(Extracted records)

※ ※ ※

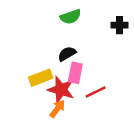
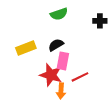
yellow rectangle: (41, 78) -> (26, 48), moved
orange arrow: (57, 109) -> (61, 91), moved, turned 147

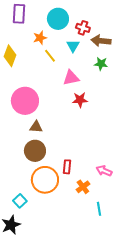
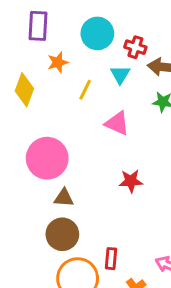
orange star: (40, 38) -> (58, 62), moved
yellow line: (50, 56) -> (85, 90), turned 64
pink triangle: (71, 78) -> (117, 123), turned 36
red star: (80, 100) -> (131, 181), moved

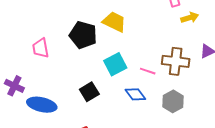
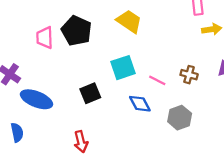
black pentagon: (83, 35) -> (76, 31), moved
brown cross: (176, 61) -> (189, 75), size x0.6

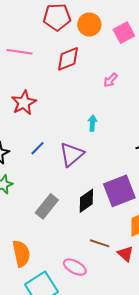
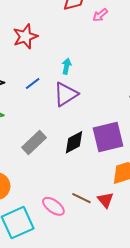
pink arrow: (110, 80) -> (100, 15), moved
cyan arrow: (92, 123) -> (66, 66), moved
brown line: (100, 243) -> (81, 198), moved

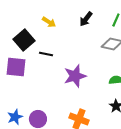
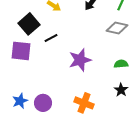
black line: (46, 54) -> (51, 38), turned -40

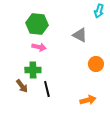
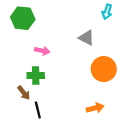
green hexagon: (37, 24) -> (23, 18), moved
orange circle: (96, 64) -> (104, 69), size x1.5
black line: (47, 89) -> (38, 110), moved

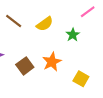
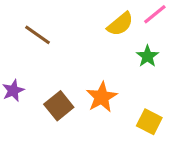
yellow semicircle: (45, 24) -> (120, 24), moved
green star: (73, 35) -> (147, 56), moved

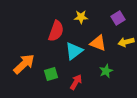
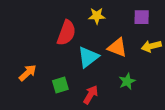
purple square: (118, 18) -> (142, 17), turned 32
orange arrow: (24, 64) -> (28, 73), size x0.7

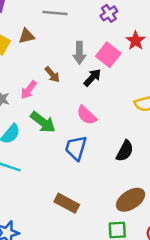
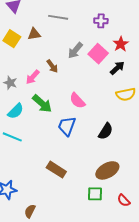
purple cross: (109, 13) -> (101, 21), turned 32
gray arrow: (79, 53) -> (75, 50), turned 36
black arrow: (92, 78) -> (117, 68), moved

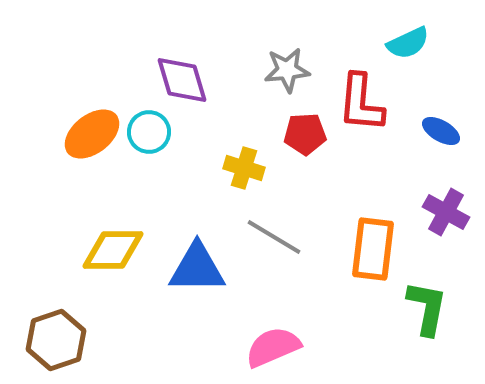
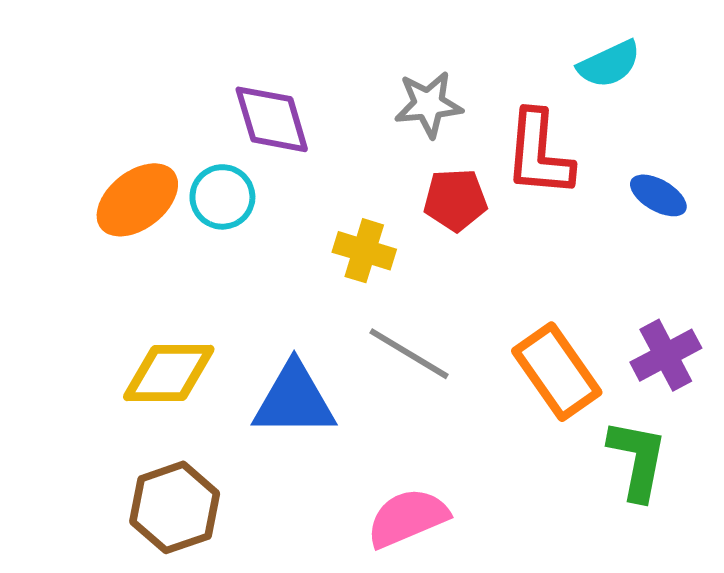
purple cross: (446, 212) -> (666, 355), moved, turned 33
orange rectangle: (373, 249) -> (557, 372), turned -42
brown hexagon: (56, 340) -> (175, 507), moved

※ ※ ※

- [About this exercise]:
Without the pictures, set down the lines above from the line with "orange arrow: (57, 109)" up to and including the line with "cyan arrow: (92, 123) -> (66, 66), moved" exactly as they stand.

- [Written response]:
orange arrow: (57, 109) -> (61, 91), moved, turned 147

orange star: (40, 38) -> (58, 62), moved
yellow line: (50, 56) -> (85, 90), turned 64
pink triangle: (71, 78) -> (117, 123), turned 36
red star: (80, 100) -> (131, 181), moved

black pentagon: (83, 35) -> (76, 31), moved
brown cross: (176, 61) -> (189, 75), size x0.6

pink arrow: (110, 80) -> (100, 15), moved
cyan arrow: (92, 123) -> (66, 66), moved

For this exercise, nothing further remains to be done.